● **TO DO**
Copy the lines in these items word for word, leaving out the pictures.

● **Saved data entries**
——

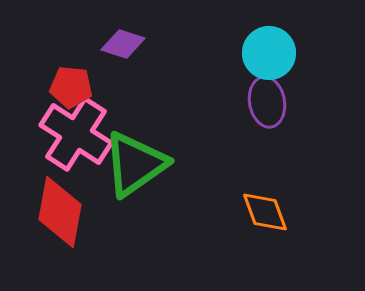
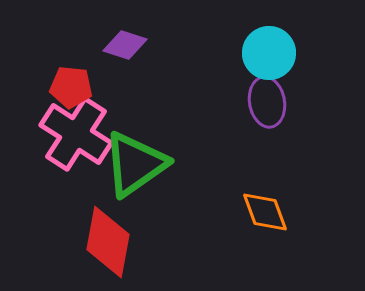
purple diamond: moved 2 px right, 1 px down
red diamond: moved 48 px right, 30 px down
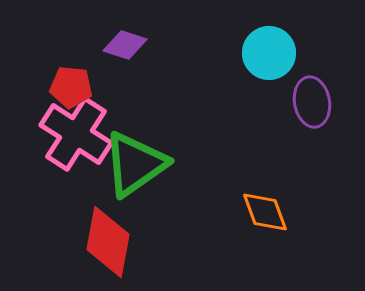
purple ellipse: moved 45 px right
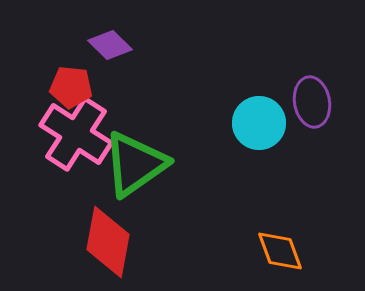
purple diamond: moved 15 px left; rotated 27 degrees clockwise
cyan circle: moved 10 px left, 70 px down
orange diamond: moved 15 px right, 39 px down
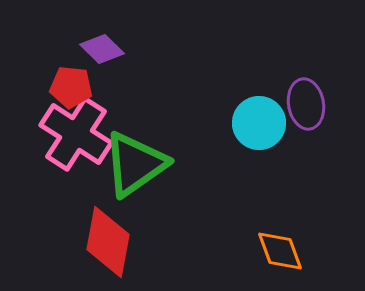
purple diamond: moved 8 px left, 4 px down
purple ellipse: moved 6 px left, 2 px down
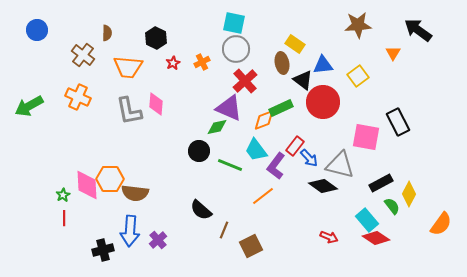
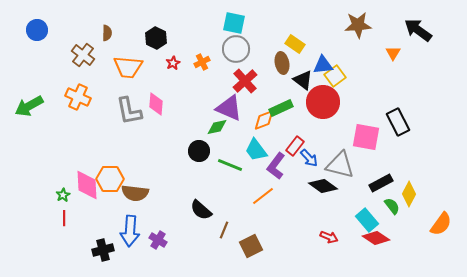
yellow square at (358, 76): moved 23 px left
purple cross at (158, 240): rotated 18 degrees counterclockwise
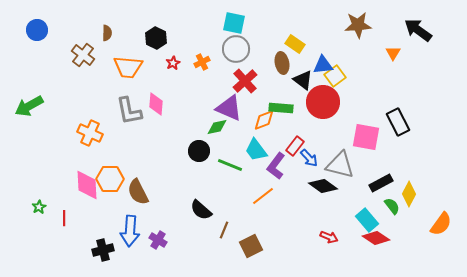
orange cross at (78, 97): moved 12 px right, 36 px down
green rectangle at (281, 108): rotated 30 degrees clockwise
brown semicircle at (135, 193): moved 3 px right, 1 px up; rotated 56 degrees clockwise
green star at (63, 195): moved 24 px left, 12 px down
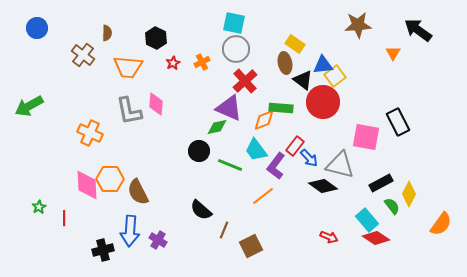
blue circle at (37, 30): moved 2 px up
brown ellipse at (282, 63): moved 3 px right
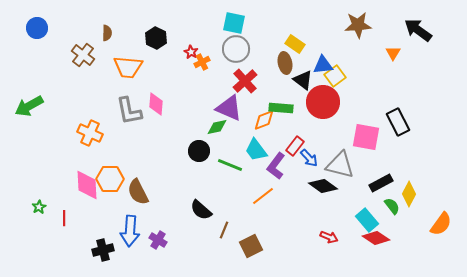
red star at (173, 63): moved 18 px right, 11 px up; rotated 16 degrees counterclockwise
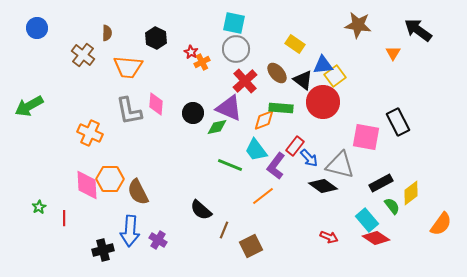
brown star at (358, 25): rotated 12 degrees clockwise
brown ellipse at (285, 63): moved 8 px left, 10 px down; rotated 30 degrees counterclockwise
black circle at (199, 151): moved 6 px left, 38 px up
yellow diamond at (409, 194): moved 2 px right, 1 px up; rotated 25 degrees clockwise
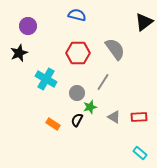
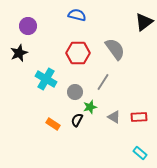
gray circle: moved 2 px left, 1 px up
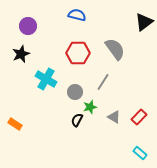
black star: moved 2 px right, 1 px down
red rectangle: rotated 42 degrees counterclockwise
orange rectangle: moved 38 px left
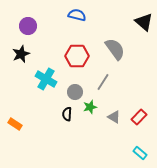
black triangle: rotated 42 degrees counterclockwise
red hexagon: moved 1 px left, 3 px down
black semicircle: moved 10 px left, 6 px up; rotated 24 degrees counterclockwise
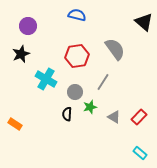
red hexagon: rotated 10 degrees counterclockwise
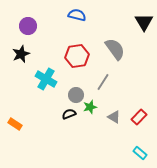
black triangle: rotated 18 degrees clockwise
gray circle: moved 1 px right, 3 px down
black semicircle: moved 2 px right; rotated 64 degrees clockwise
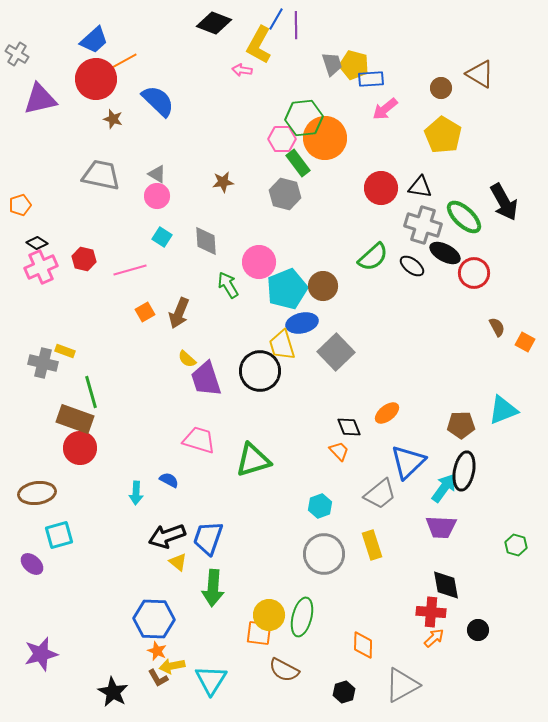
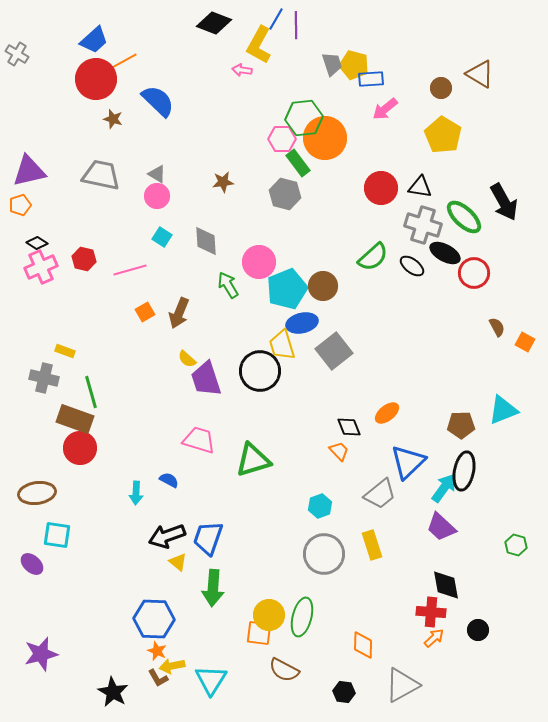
purple triangle at (40, 99): moved 11 px left, 72 px down
gray square at (336, 352): moved 2 px left, 1 px up; rotated 6 degrees clockwise
gray cross at (43, 363): moved 1 px right, 15 px down
purple trapezoid at (441, 527): rotated 40 degrees clockwise
cyan square at (59, 535): moved 2 px left; rotated 24 degrees clockwise
black hexagon at (344, 692): rotated 25 degrees clockwise
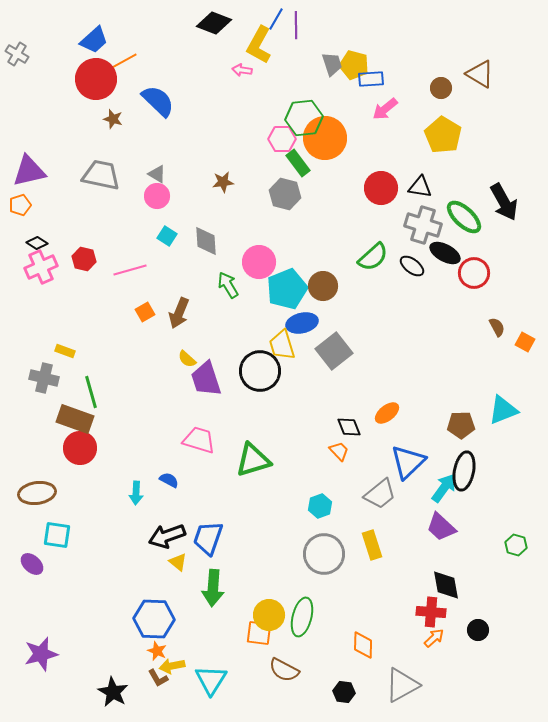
cyan square at (162, 237): moved 5 px right, 1 px up
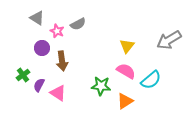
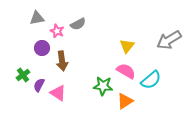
gray triangle: rotated 42 degrees counterclockwise
green star: moved 2 px right
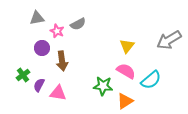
pink triangle: rotated 24 degrees counterclockwise
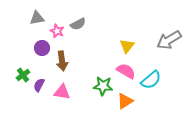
pink triangle: moved 4 px right, 1 px up
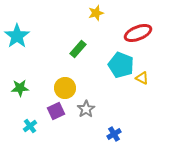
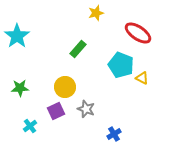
red ellipse: rotated 56 degrees clockwise
yellow circle: moved 1 px up
gray star: rotated 18 degrees counterclockwise
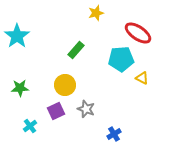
green rectangle: moved 2 px left, 1 px down
cyan pentagon: moved 6 px up; rotated 25 degrees counterclockwise
yellow circle: moved 2 px up
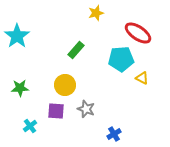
purple square: rotated 30 degrees clockwise
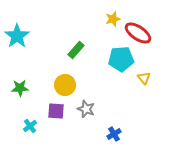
yellow star: moved 17 px right, 6 px down
yellow triangle: moved 2 px right; rotated 24 degrees clockwise
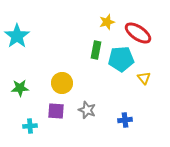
yellow star: moved 6 px left, 3 px down
green rectangle: moved 20 px right; rotated 30 degrees counterclockwise
yellow circle: moved 3 px left, 2 px up
gray star: moved 1 px right, 1 px down
cyan cross: rotated 32 degrees clockwise
blue cross: moved 11 px right, 14 px up; rotated 24 degrees clockwise
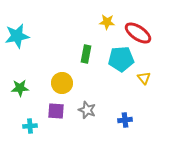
yellow star: rotated 21 degrees clockwise
cyan star: rotated 25 degrees clockwise
green rectangle: moved 10 px left, 4 px down
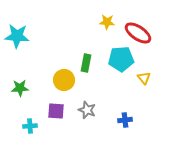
cyan star: rotated 15 degrees clockwise
green rectangle: moved 9 px down
yellow circle: moved 2 px right, 3 px up
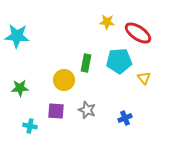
cyan pentagon: moved 2 px left, 2 px down
blue cross: moved 2 px up; rotated 16 degrees counterclockwise
cyan cross: rotated 16 degrees clockwise
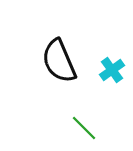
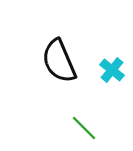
cyan cross: rotated 15 degrees counterclockwise
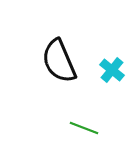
green line: rotated 24 degrees counterclockwise
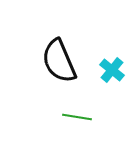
green line: moved 7 px left, 11 px up; rotated 12 degrees counterclockwise
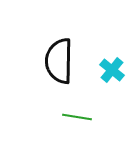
black semicircle: rotated 24 degrees clockwise
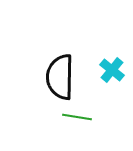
black semicircle: moved 1 px right, 16 px down
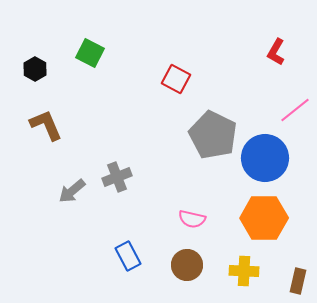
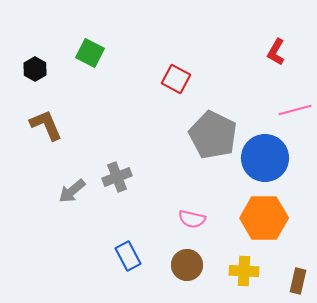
pink line: rotated 24 degrees clockwise
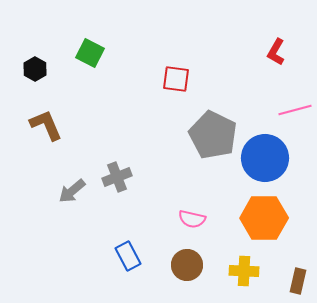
red square: rotated 20 degrees counterclockwise
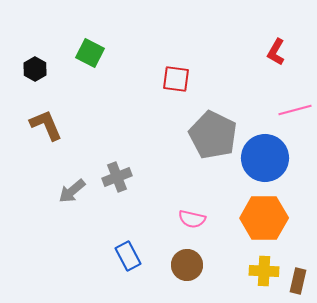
yellow cross: moved 20 px right
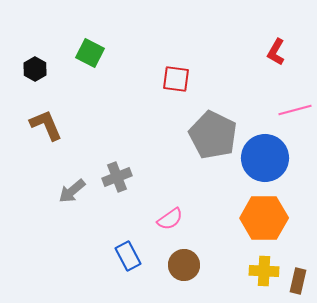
pink semicircle: moved 22 px left; rotated 48 degrees counterclockwise
brown circle: moved 3 px left
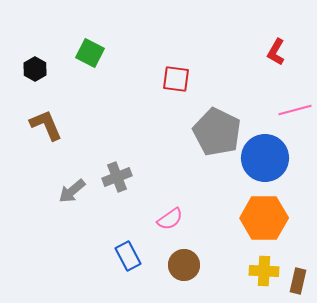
gray pentagon: moved 4 px right, 3 px up
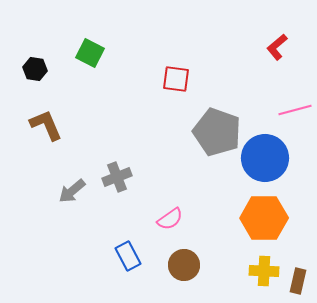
red L-shape: moved 1 px right, 5 px up; rotated 20 degrees clockwise
black hexagon: rotated 20 degrees counterclockwise
gray pentagon: rotated 6 degrees counterclockwise
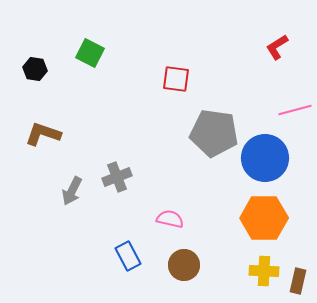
red L-shape: rotated 8 degrees clockwise
brown L-shape: moved 3 px left, 9 px down; rotated 48 degrees counterclockwise
gray pentagon: moved 3 px left, 1 px down; rotated 12 degrees counterclockwise
gray arrow: rotated 24 degrees counterclockwise
pink semicircle: rotated 132 degrees counterclockwise
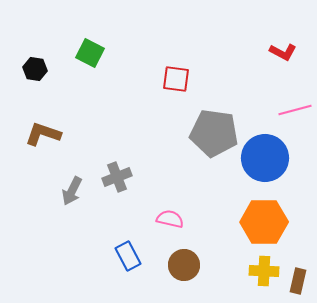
red L-shape: moved 6 px right, 5 px down; rotated 120 degrees counterclockwise
orange hexagon: moved 4 px down
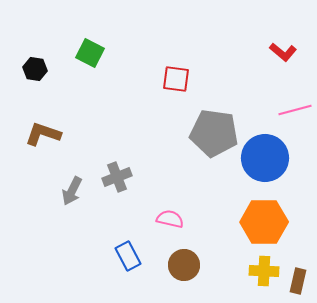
red L-shape: rotated 12 degrees clockwise
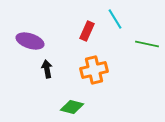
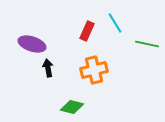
cyan line: moved 4 px down
purple ellipse: moved 2 px right, 3 px down
black arrow: moved 1 px right, 1 px up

——

● **SOLUTION FOR THIS TASK**
purple diamond: moved 2 px right, 1 px down
red diamond: moved 48 px right, 30 px down
purple ellipse: moved 45 px right
purple diamond: moved 15 px left; rotated 27 degrees clockwise
cyan circle: moved 10 px left, 70 px down
orange diamond: moved 15 px right, 39 px down
purple diamond: moved 8 px left, 4 px down
purple ellipse: moved 6 px left, 2 px down
yellow square at (358, 76): moved 23 px left
purple cross at (158, 240): rotated 18 degrees counterclockwise
orange cross at (78, 97): moved 12 px right, 36 px down
green rectangle at (281, 108): rotated 30 degrees clockwise
brown semicircle at (135, 193): moved 3 px right, 1 px up; rotated 56 degrees clockwise
green star at (63, 195): moved 24 px left, 12 px down
blue circle at (37, 30): moved 2 px up
brown ellipse at (282, 63): moved 3 px right
red star at (173, 63): moved 18 px right, 11 px up; rotated 16 degrees counterclockwise
brown star at (358, 25): rotated 12 degrees clockwise
brown ellipse at (285, 63): moved 8 px left, 10 px down; rotated 30 degrees counterclockwise
black circle at (199, 151): moved 6 px left, 38 px up
yellow diamond at (409, 194): moved 2 px right, 1 px up; rotated 25 degrees clockwise
gray circle: moved 2 px left, 1 px up
black star: moved 2 px right, 1 px down
red rectangle: rotated 42 degrees counterclockwise
orange rectangle: moved 38 px left
black triangle: rotated 42 degrees counterclockwise
red hexagon: moved 1 px left, 3 px down
black semicircle: moved 10 px left, 6 px up; rotated 24 degrees counterclockwise
red hexagon: rotated 10 degrees counterclockwise
black triangle: rotated 18 degrees clockwise
gray circle: moved 1 px right, 3 px down
black semicircle: moved 2 px right; rotated 64 degrees clockwise
purple triangle at (40, 99): moved 11 px left, 72 px down
gray square at (336, 352): moved 2 px left, 1 px up; rotated 6 degrees clockwise
gray cross at (43, 363): moved 1 px right, 15 px down
purple trapezoid at (441, 527): rotated 40 degrees clockwise
cyan square at (59, 535): moved 2 px left; rotated 24 degrees clockwise
black hexagon at (344, 692): rotated 25 degrees clockwise
cyan square at (162, 237): moved 5 px right, 1 px up
gray triangle: rotated 42 degrees counterclockwise
green star: moved 2 px right
pink triangle: rotated 24 degrees counterclockwise
pink triangle: moved 4 px right, 1 px up
red ellipse: rotated 56 degrees clockwise
yellow circle: moved 1 px up
gray star: rotated 18 degrees counterclockwise
green rectangle: moved 2 px left, 1 px down
cyan pentagon: moved 6 px up; rotated 25 degrees counterclockwise
yellow circle: moved 2 px up
purple square: rotated 30 degrees clockwise
yellow star: moved 17 px right, 6 px down
yellow triangle: moved 2 px right; rotated 24 degrees clockwise
yellow star: moved 6 px left, 3 px down
green rectangle: moved 20 px right; rotated 30 degrees counterclockwise
yellow circle: moved 3 px left, 2 px up
gray star: moved 1 px right, 1 px down
cyan cross: rotated 32 degrees clockwise
blue cross: moved 11 px right, 14 px up; rotated 24 degrees clockwise
yellow star: rotated 21 degrees clockwise
cyan star: rotated 25 degrees clockwise
green rectangle: moved 10 px left, 4 px down
cyan star: rotated 15 degrees clockwise
green rectangle: moved 9 px down
yellow circle: moved 2 px right, 3 px up
cyan pentagon: moved 2 px left, 2 px down
blue cross: moved 2 px up; rotated 16 degrees counterclockwise
cyan cross: rotated 16 degrees clockwise
cyan cross: rotated 15 degrees counterclockwise
green line: rotated 24 degrees counterclockwise
green line: moved 7 px left, 11 px up; rotated 12 degrees counterclockwise
black semicircle: rotated 24 degrees clockwise
black semicircle: moved 1 px right, 16 px down
pink line: rotated 24 degrees clockwise
red square: rotated 20 degrees counterclockwise
yellow cross: moved 20 px right
pink semicircle: moved 22 px left; rotated 48 degrees counterclockwise
brown circle: moved 3 px left
gray pentagon: moved 4 px right, 3 px up
red L-shape: moved 1 px right, 5 px up; rotated 20 degrees clockwise
black hexagon: rotated 20 degrees counterclockwise
gray pentagon: rotated 6 degrees counterclockwise
red L-shape: rotated 8 degrees clockwise
brown L-shape: moved 3 px left, 9 px down; rotated 48 degrees counterclockwise
gray pentagon: moved 3 px left, 1 px down; rotated 12 degrees counterclockwise
gray arrow: rotated 24 degrees counterclockwise
pink semicircle: rotated 132 degrees counterclockwise
red L-shape: moved 6 px right, 5 px down; rotated 120 degrees counterclockwise
orange hexagon: moved 4 px down
red L-shape: rotated 12 degrees clockwise
cyan line: moved 4 px down
purple ellipse: moved 2 px right, 3 px down
black arrow: moved 1 px right, 1 px up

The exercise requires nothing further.